AIM OF THE EXERCISE
Return all lines of the listing below that carry the word "none".

DATA TO PROCESS
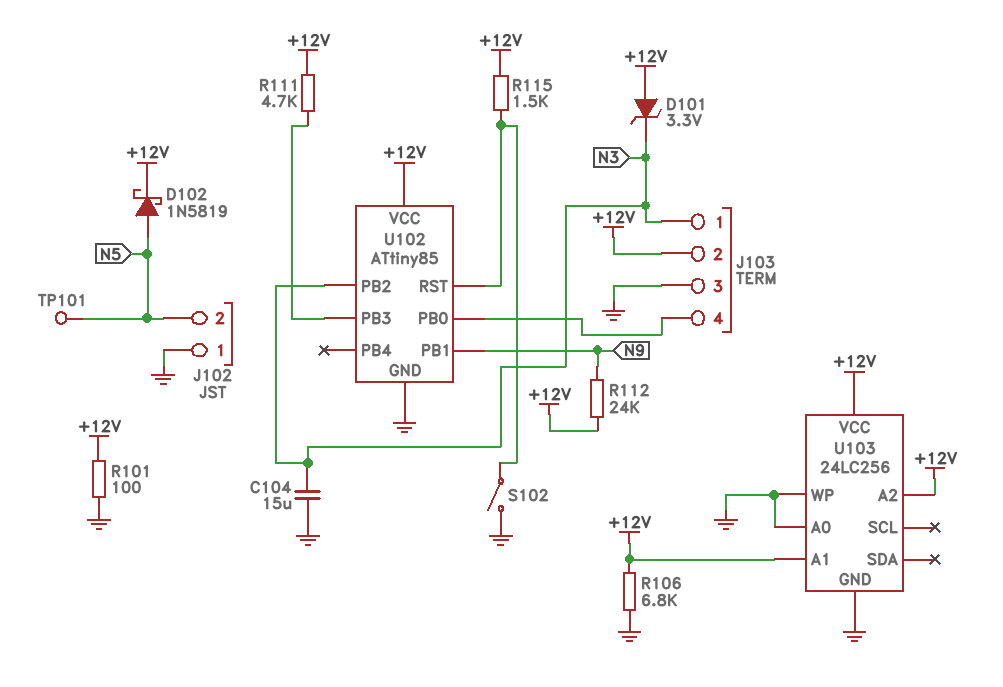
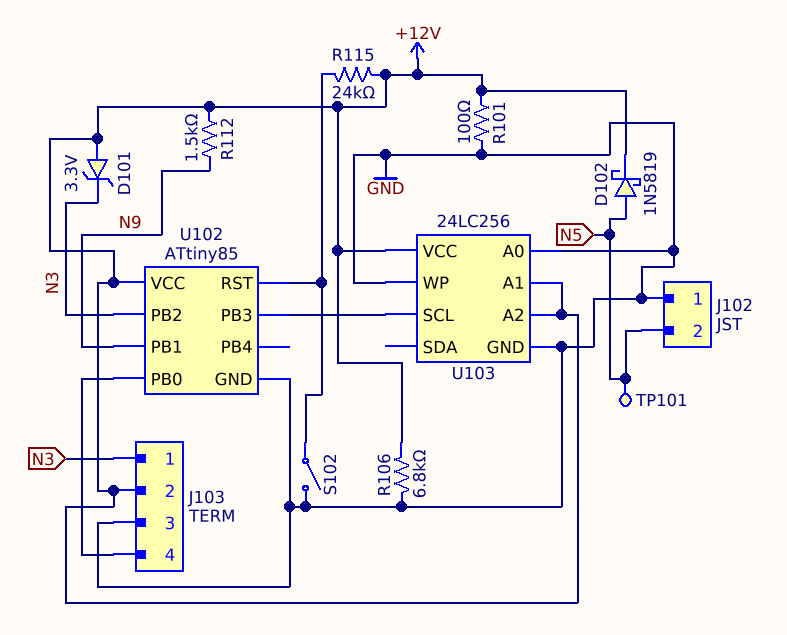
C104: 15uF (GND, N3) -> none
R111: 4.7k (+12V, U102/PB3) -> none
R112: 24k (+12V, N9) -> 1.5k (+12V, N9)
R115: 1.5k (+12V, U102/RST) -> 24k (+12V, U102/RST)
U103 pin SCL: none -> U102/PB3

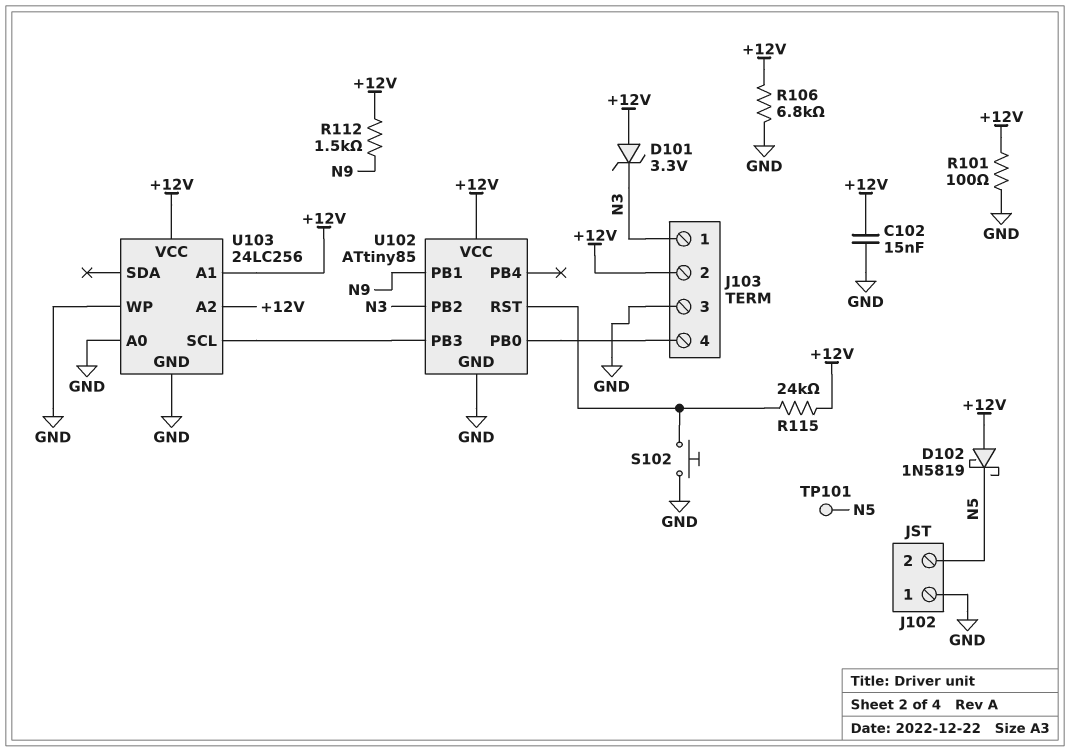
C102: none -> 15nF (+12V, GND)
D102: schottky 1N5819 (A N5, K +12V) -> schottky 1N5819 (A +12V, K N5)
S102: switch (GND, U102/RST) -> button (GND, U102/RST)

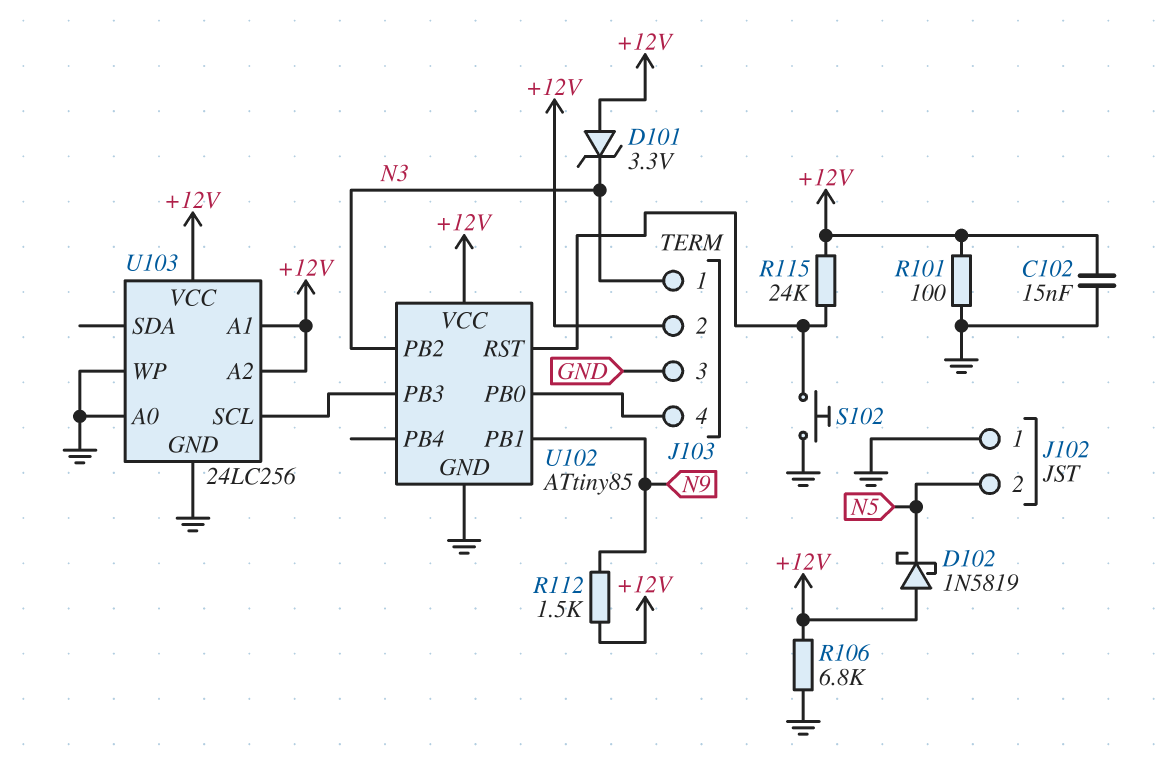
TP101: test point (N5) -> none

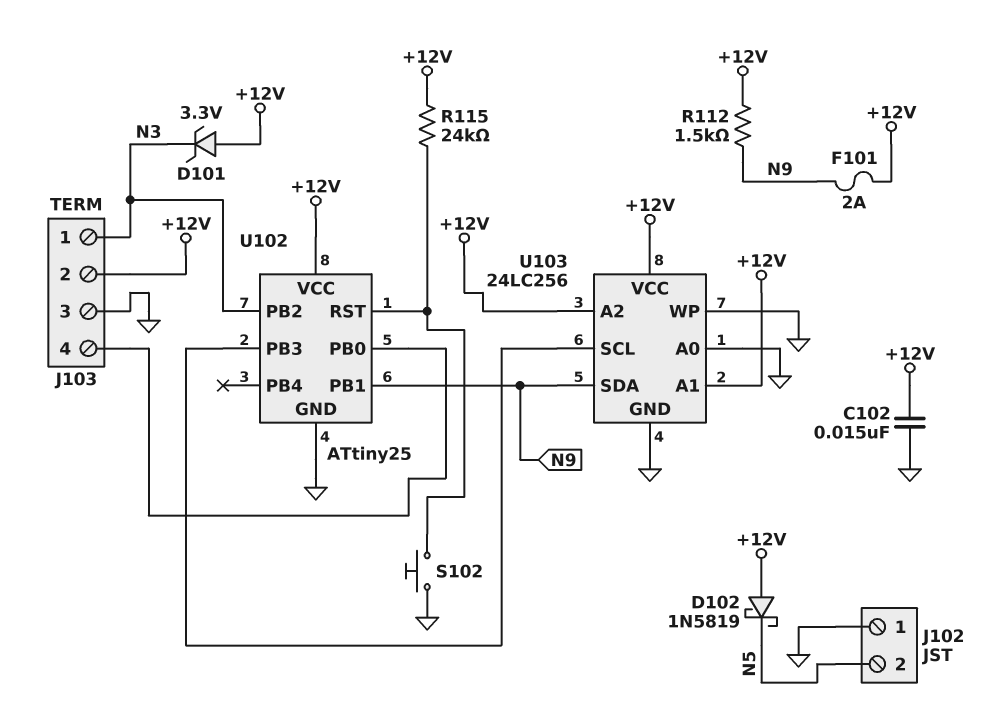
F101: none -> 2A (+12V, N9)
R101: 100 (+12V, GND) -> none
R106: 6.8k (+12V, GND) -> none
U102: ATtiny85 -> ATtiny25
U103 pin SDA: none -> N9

* * *

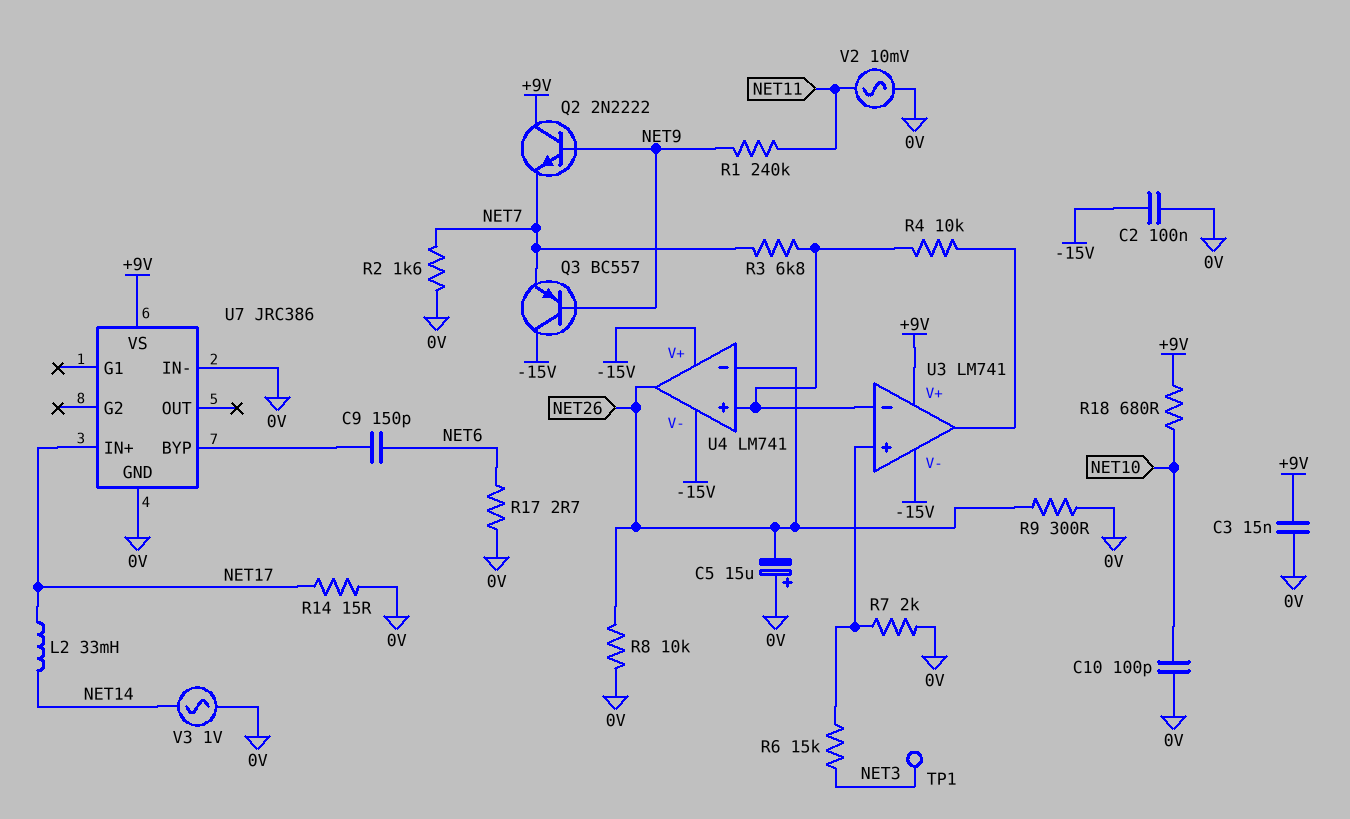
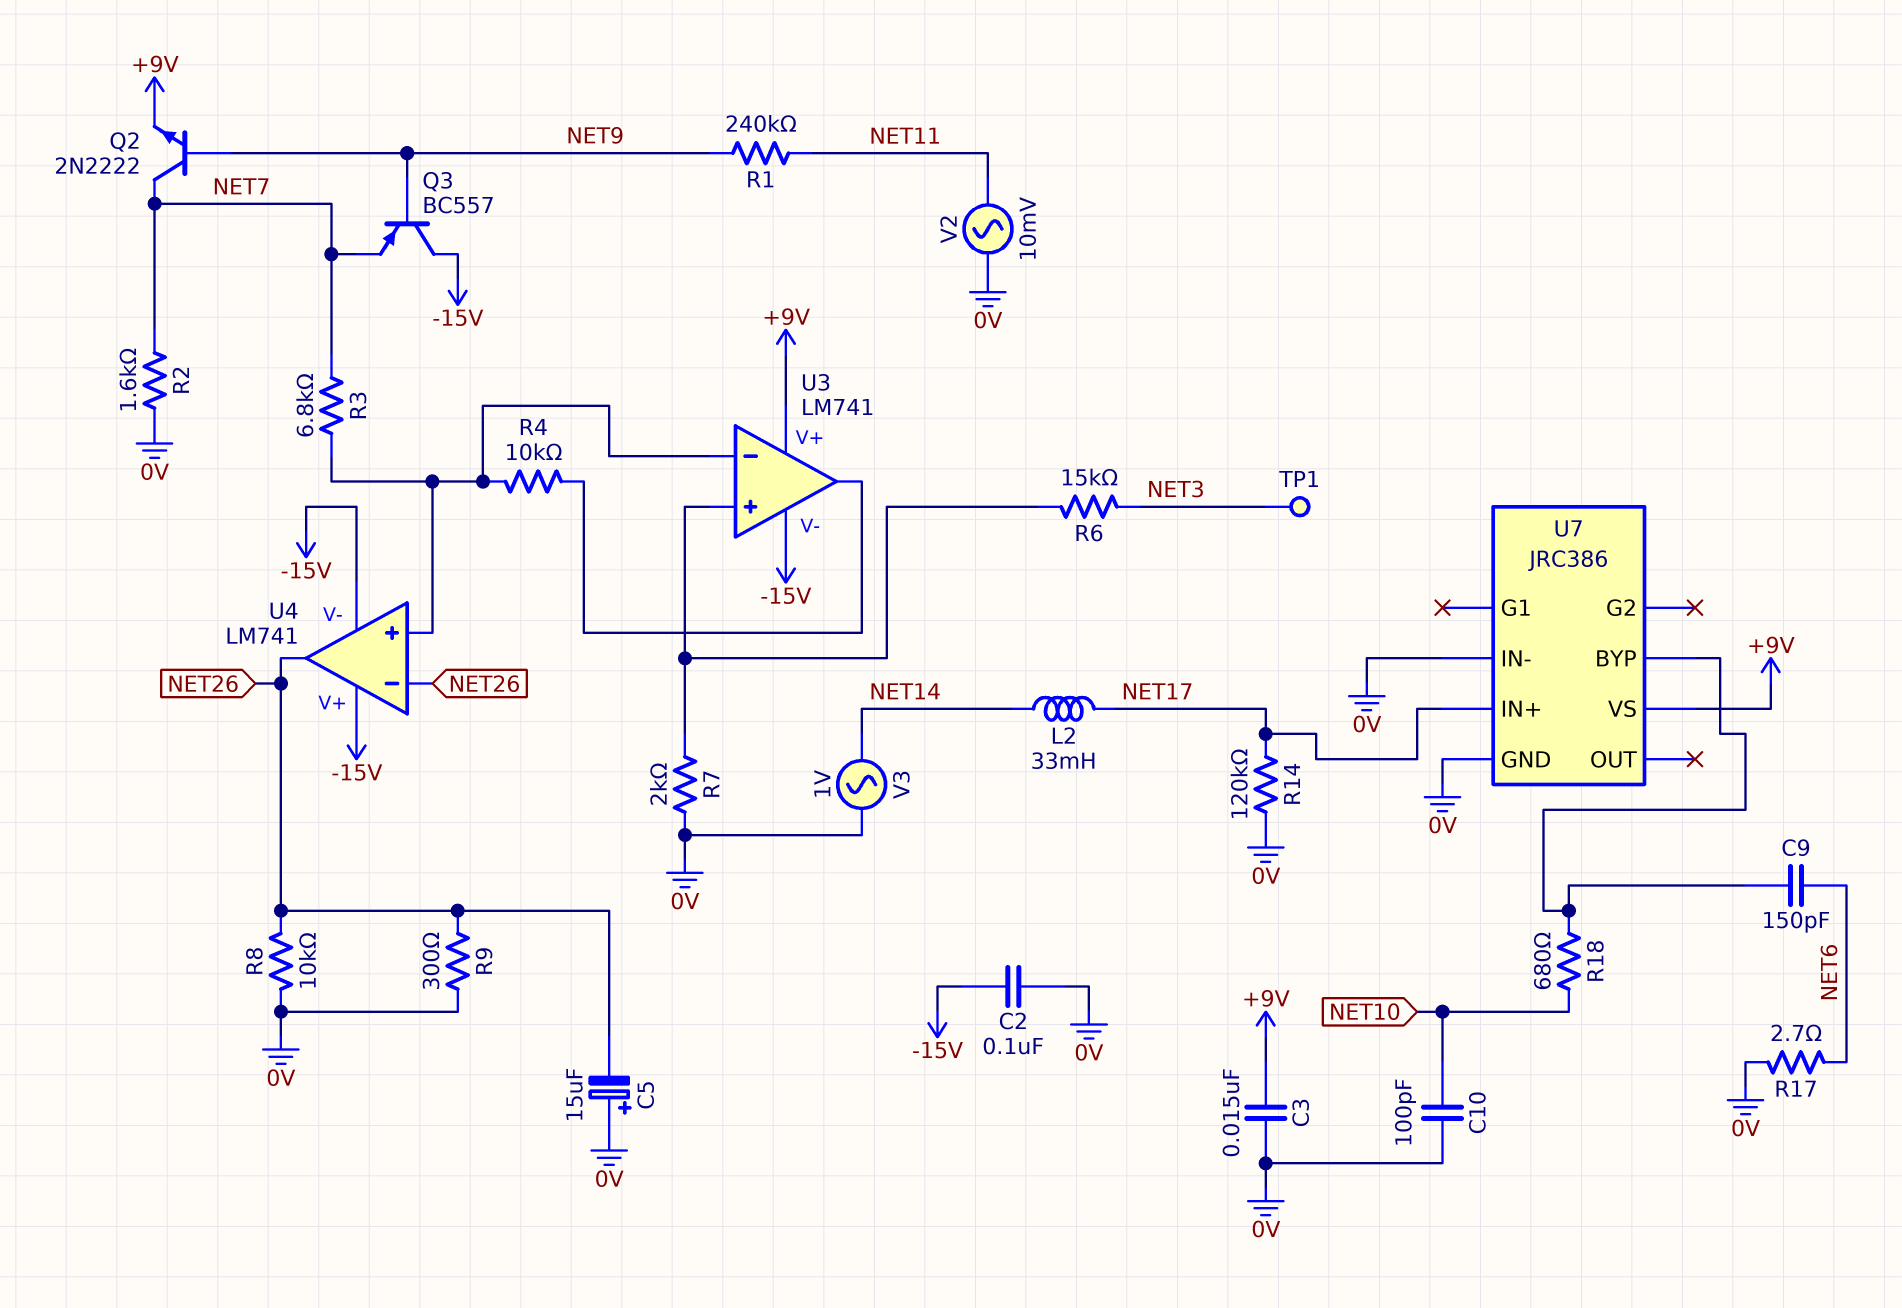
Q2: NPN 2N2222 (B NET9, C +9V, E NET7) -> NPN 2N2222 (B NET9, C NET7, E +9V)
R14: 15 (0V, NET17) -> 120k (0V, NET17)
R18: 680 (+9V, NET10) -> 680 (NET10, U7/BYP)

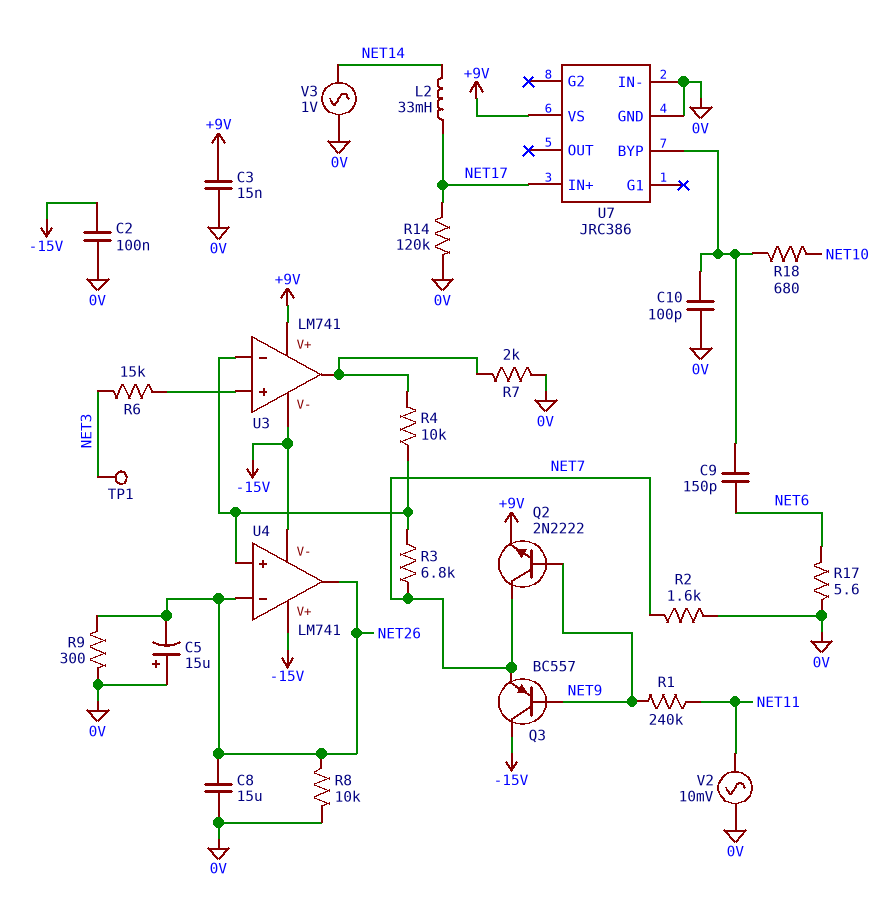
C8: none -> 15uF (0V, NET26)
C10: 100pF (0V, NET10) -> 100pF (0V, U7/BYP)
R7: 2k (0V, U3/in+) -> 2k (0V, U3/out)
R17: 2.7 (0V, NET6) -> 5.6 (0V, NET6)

TASK ANSWER
C104: 15uF (GND, N3) -> none
R111: 4.7k (+12V, U102/PB3) -> none
U103 pin SCL: none -> U102/PB3
C102: none -> 15nF (+12V, GND)
TP101: test point (N5) -> none
F101: none -> 2A (+12V, N9)
R101: 100 (+12V, GND) -> none
R106: 6.8k (+12V, GND) -> none
U103 pin SDA: none -> N9
C8: none -> 15uF (0V, NET26)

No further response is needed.